Task directions:
Output only the lines below that start at the line containing "orange plate D6" and end at the line containing "brown brick I8:N8", with both ends kept.

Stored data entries
----
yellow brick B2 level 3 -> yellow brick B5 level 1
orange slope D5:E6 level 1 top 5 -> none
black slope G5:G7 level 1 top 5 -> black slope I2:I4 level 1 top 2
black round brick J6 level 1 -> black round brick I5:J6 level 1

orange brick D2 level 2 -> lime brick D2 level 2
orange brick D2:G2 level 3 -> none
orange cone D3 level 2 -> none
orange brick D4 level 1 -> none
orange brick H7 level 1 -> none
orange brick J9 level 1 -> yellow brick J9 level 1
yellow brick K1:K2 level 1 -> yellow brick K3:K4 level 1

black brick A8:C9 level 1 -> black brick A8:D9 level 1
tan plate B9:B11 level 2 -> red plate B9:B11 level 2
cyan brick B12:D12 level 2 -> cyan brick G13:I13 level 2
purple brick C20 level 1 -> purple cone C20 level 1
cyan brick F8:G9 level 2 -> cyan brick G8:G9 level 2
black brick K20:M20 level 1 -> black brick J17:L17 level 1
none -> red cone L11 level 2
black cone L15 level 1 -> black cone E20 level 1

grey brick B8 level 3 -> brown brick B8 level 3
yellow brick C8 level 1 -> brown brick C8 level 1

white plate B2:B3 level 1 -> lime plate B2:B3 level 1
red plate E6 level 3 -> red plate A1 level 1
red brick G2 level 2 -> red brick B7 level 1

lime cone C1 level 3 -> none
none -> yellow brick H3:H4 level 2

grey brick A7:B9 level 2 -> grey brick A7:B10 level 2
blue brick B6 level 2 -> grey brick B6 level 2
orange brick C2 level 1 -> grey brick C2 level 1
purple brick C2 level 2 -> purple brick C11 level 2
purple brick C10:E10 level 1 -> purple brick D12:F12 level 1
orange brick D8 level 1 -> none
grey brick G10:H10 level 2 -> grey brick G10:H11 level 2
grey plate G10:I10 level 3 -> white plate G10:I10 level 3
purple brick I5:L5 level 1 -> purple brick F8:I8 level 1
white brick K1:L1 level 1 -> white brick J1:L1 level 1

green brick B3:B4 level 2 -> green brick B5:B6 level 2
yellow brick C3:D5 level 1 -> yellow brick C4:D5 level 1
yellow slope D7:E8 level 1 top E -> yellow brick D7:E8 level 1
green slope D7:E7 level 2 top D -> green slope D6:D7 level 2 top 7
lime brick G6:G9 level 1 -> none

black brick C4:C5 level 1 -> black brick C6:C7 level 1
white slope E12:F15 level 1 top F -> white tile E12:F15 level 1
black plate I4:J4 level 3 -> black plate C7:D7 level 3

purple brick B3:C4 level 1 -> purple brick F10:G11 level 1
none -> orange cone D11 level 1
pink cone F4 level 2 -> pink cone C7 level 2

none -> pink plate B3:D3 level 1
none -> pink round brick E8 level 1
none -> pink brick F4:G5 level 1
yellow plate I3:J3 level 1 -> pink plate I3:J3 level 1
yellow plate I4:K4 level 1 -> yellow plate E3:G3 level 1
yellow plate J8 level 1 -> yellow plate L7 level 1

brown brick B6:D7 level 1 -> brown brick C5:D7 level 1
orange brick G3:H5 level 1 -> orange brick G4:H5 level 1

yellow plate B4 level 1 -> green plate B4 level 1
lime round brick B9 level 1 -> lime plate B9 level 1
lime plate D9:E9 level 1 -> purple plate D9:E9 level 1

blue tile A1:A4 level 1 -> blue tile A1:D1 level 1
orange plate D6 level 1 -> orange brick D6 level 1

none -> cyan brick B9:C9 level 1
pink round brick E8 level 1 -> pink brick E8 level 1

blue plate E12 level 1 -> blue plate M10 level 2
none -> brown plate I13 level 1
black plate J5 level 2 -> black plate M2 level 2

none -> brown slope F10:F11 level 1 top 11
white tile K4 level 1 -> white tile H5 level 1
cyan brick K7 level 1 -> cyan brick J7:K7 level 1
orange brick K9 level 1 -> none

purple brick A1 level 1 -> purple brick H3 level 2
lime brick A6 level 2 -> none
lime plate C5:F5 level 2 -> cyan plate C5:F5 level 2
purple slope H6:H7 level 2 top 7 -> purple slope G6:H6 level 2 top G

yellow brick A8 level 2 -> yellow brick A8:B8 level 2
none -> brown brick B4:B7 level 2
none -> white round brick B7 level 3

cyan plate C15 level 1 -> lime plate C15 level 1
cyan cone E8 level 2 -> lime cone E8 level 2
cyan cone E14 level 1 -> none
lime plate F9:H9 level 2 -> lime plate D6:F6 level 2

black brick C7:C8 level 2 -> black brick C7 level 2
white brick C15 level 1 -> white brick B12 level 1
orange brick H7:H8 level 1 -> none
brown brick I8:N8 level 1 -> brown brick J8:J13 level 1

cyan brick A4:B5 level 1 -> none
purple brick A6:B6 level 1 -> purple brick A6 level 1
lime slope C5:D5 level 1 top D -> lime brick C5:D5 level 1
----
Answer to the exercise:
orange plate D6 level 1 -> orange brick D6 level 1

none -> cyan brick B9:C9 level 1
pink round brick E8 level 1 -> pink brick E8 level 1

blue plate E12 level 1 -> blue plate M10 level 2
none -> brown plate I13 level 1
black plate J5 level 2 -> black plate M2 level 2

none -> brown slope F10:F11 level 1 top 11
white tile K4 level 1 -> white tile H5 level 1
cyan brick K7 level 1 -> cyan brick J7:K7 level 1
orange brick K9 level 1 -> none

purple brick A1 level 1 -> purple brick H3 level 2
lime brick A6 level 2 -> none
lime plate C5:F5 level 2 -> cyan plate C5:F5 level 2
purple slope H6:H7 level 2 top 7 -> purple slope G6:H6 level 2 top G

yellow brick A8 level 2 -> yellow brick A8:B8 level 2
none -> brown brick B4:B7 level 2
none -> white round brick B7 level 3

cyan plate C15 level 1 -> lime plate C15 level 1
cyan cone E8 level 2 -> lime cone E8 level 2
cyan cone E14 level 1 -> none
lime plate F9:H9 level 2 -> lime plate D6:F6 level 2

black brick C7:C8 level 2 -> black brick C7 level 2
white brick C15 level 1 -> white brick B12 level 1
orange brick H7:H8 level 1 -> none
brown brick I8:N8 level 1 -> brown brick J8:J13 level 1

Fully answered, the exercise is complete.